EXERCISE:
In the entries below, find the line with "(399, 399) = (352, 627): blue" and print exactly every line from there up to and including the line with "(580, 358) = (342, 475): green", with no other lines.
#####
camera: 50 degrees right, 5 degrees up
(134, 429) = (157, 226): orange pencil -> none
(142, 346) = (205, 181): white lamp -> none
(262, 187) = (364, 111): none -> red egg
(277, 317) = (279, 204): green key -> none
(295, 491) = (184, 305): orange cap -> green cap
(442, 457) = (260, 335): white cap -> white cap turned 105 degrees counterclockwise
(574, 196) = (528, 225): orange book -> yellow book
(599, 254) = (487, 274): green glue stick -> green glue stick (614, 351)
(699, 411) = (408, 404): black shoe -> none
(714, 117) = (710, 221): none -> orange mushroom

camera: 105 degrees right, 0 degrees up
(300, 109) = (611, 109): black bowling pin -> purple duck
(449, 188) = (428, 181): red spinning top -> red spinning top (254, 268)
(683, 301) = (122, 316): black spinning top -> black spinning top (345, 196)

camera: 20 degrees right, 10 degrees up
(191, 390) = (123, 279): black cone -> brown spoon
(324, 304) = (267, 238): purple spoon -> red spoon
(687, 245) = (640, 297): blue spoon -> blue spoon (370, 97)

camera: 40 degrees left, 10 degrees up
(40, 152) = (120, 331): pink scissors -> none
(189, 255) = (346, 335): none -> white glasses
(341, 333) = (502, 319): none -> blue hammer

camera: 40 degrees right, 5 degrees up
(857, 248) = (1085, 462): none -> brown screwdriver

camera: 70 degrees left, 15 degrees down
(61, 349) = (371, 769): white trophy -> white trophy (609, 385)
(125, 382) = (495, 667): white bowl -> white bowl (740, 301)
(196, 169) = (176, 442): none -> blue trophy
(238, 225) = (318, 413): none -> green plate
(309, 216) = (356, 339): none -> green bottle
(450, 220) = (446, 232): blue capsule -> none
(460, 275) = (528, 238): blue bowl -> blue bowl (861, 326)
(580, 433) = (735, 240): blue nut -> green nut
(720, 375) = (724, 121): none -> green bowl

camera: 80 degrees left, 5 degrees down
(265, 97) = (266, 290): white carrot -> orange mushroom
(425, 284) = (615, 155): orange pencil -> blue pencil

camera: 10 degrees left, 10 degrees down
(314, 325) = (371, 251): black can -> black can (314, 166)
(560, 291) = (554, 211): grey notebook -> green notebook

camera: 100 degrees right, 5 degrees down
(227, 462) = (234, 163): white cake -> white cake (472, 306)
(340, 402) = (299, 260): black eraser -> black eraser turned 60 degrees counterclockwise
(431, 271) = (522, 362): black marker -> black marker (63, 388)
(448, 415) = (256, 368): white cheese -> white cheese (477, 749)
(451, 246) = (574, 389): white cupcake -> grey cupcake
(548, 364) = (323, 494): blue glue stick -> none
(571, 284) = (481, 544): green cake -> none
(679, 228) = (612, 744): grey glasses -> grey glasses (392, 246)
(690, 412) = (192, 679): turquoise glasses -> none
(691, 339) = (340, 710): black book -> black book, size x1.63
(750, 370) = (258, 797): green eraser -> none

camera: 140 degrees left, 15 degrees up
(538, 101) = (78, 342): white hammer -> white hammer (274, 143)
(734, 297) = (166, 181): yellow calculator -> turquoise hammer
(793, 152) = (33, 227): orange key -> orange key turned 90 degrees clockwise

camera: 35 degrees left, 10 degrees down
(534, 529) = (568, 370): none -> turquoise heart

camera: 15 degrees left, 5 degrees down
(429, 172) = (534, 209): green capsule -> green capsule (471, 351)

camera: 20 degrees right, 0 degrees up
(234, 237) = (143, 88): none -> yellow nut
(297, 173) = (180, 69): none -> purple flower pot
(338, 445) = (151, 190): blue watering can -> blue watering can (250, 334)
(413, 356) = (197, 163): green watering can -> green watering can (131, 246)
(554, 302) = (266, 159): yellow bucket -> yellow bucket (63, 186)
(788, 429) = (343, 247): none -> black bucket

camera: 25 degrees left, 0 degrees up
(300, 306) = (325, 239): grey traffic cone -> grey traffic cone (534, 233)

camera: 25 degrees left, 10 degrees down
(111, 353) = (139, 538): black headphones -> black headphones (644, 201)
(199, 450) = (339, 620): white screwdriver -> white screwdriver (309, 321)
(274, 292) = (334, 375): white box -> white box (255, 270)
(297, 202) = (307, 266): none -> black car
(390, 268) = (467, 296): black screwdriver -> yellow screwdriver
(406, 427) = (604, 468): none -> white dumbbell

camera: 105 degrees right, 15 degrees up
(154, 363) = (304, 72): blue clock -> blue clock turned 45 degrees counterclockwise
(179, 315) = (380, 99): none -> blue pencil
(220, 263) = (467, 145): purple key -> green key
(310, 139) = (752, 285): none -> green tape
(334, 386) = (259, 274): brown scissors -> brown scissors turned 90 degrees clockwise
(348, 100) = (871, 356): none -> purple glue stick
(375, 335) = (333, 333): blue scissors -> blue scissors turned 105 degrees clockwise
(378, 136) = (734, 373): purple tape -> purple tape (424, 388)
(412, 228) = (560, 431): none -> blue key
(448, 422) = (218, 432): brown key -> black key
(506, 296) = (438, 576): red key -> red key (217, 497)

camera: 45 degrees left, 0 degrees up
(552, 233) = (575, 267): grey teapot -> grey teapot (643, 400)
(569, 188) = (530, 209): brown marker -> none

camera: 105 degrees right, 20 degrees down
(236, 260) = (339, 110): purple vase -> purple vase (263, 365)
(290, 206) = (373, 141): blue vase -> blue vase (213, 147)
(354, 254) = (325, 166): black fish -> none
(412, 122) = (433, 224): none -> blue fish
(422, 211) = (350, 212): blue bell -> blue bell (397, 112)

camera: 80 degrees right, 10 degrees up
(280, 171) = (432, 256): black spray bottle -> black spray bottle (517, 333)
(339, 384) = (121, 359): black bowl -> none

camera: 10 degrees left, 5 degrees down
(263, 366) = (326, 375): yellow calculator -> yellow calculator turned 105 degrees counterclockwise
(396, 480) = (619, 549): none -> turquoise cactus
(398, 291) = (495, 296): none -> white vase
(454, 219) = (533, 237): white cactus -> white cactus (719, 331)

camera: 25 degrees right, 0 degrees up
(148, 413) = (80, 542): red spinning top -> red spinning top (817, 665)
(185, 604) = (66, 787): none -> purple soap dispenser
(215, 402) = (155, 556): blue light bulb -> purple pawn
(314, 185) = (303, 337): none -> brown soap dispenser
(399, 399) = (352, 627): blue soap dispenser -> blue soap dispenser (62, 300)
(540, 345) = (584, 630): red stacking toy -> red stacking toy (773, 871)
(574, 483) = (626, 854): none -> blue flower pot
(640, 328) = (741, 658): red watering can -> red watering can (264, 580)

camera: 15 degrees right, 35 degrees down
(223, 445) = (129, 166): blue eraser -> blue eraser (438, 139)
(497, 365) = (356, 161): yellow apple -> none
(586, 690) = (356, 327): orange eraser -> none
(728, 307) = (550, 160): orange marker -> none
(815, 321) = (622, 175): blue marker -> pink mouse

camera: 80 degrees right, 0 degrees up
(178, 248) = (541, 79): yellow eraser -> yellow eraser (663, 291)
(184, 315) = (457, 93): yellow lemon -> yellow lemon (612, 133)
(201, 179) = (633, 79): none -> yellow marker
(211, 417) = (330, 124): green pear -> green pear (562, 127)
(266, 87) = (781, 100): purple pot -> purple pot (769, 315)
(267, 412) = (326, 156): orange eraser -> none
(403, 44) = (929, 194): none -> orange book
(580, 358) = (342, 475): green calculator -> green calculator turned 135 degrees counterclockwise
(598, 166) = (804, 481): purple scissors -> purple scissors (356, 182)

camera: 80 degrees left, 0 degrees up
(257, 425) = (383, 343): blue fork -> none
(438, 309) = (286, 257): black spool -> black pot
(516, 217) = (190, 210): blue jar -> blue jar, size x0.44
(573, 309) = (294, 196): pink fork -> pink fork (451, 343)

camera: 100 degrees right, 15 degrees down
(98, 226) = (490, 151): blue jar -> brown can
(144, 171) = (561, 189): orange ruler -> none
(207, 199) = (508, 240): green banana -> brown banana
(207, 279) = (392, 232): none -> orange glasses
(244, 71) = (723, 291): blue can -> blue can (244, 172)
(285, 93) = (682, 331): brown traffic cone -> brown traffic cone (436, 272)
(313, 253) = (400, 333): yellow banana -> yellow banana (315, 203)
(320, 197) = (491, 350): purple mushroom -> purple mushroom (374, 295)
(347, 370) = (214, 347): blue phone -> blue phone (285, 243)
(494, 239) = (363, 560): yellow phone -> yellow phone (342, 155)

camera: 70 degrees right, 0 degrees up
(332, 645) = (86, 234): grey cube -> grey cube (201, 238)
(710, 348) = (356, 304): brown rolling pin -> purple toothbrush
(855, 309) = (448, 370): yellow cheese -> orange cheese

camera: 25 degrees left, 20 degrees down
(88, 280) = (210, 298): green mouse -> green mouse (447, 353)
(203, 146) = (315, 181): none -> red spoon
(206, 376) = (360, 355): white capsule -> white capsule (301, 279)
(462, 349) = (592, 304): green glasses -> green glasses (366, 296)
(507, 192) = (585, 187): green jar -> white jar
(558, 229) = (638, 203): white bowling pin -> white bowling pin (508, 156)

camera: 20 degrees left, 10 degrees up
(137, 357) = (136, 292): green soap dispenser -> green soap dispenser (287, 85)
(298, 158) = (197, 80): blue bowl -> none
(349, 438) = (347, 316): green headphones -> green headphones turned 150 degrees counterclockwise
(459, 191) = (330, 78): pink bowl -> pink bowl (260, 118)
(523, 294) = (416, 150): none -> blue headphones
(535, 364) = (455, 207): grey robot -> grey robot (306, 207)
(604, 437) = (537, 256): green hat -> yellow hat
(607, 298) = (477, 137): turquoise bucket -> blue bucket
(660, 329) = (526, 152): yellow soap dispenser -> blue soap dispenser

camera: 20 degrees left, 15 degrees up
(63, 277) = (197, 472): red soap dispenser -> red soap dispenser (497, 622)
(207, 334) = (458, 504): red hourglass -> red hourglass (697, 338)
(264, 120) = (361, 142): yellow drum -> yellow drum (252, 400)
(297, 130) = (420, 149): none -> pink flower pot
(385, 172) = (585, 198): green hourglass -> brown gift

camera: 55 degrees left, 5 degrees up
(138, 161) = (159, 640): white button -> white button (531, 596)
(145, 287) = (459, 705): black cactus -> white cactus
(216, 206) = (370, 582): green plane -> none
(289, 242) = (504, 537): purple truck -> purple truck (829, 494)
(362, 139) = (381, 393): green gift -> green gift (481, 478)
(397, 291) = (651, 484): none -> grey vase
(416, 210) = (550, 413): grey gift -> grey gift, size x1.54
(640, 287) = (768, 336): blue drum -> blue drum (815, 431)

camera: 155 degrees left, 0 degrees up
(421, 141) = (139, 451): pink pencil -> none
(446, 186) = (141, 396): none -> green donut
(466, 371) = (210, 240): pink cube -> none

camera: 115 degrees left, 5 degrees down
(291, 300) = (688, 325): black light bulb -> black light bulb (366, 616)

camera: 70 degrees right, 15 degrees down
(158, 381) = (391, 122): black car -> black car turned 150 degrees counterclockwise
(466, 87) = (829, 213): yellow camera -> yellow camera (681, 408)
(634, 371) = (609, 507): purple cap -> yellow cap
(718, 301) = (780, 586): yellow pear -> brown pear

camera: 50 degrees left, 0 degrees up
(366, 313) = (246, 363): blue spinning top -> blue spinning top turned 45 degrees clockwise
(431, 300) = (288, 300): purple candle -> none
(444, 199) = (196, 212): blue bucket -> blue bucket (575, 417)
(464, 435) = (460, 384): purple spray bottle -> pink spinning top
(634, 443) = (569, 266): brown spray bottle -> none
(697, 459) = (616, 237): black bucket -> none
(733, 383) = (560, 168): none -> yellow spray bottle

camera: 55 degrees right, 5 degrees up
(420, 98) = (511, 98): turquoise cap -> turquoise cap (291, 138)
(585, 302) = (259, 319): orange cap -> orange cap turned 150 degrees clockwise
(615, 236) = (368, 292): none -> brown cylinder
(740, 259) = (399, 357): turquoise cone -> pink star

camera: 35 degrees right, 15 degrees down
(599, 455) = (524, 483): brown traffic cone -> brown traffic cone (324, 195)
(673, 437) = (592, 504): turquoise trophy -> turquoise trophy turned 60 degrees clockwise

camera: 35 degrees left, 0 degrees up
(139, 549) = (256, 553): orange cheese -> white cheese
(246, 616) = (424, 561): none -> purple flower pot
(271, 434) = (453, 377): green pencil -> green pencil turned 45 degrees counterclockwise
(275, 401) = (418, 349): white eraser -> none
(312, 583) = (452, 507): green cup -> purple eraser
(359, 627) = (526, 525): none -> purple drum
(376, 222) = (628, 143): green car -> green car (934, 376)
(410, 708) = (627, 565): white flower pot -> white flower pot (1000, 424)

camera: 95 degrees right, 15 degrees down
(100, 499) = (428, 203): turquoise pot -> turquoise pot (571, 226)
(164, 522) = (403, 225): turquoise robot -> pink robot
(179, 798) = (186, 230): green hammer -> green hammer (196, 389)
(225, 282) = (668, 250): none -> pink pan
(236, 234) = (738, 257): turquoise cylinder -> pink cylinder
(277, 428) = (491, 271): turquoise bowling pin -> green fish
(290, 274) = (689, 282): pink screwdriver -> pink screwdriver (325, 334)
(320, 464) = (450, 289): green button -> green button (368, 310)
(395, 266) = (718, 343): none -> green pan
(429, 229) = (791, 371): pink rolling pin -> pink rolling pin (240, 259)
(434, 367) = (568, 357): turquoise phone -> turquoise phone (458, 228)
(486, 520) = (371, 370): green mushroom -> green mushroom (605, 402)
#####
PROBLEM SOLUTION:
(399, 399) = (352, 627): blue soap dispenser -> blue soap dispenser (62, 300)
(540, 345) = (584, 630): red stacking toy -> red stacking toy (773, 871)
(574, 483) = (626, 854): none -> blue flower pot
(640, 328) = (741, 658): red watering can -> red watering can (264, 580)

camera: 15 degrees right, 35 degrees down
(223, 445) = (129, 166): blue eraser -> blue eraser (438, 139)
(497, 365) = (356, 161): yellow apple -> none
(586, 690) = (356, 327): orange eraser -> none
(728, 307) = (550, 160): orange marker -> none
(815, 321) = (622, 175): blue marker -> pink mouse

camera: 80 degrees right, 0 degrees up
(178, 248) = (541, 79): yellow eraser -> yellow eraser (663, 291)
(184, 315) = (457, 93): yellow lemon -> yellow lemon (612, 133)
(201, 179) = (633, 79): none -> yellow marker
(211, 417) = (330, 124): green pear -> green pear (562, 127)
(266, 87) = (781, 100): purple pot -> purple pot (769, 315)
(267, 412) = (326, 156): orange eraser -> none
(403, 44) = (929, 194): none -> orange book
(580, 358) = (342, 475): green calculator -> green calculator turned 135 degrees counterclockwise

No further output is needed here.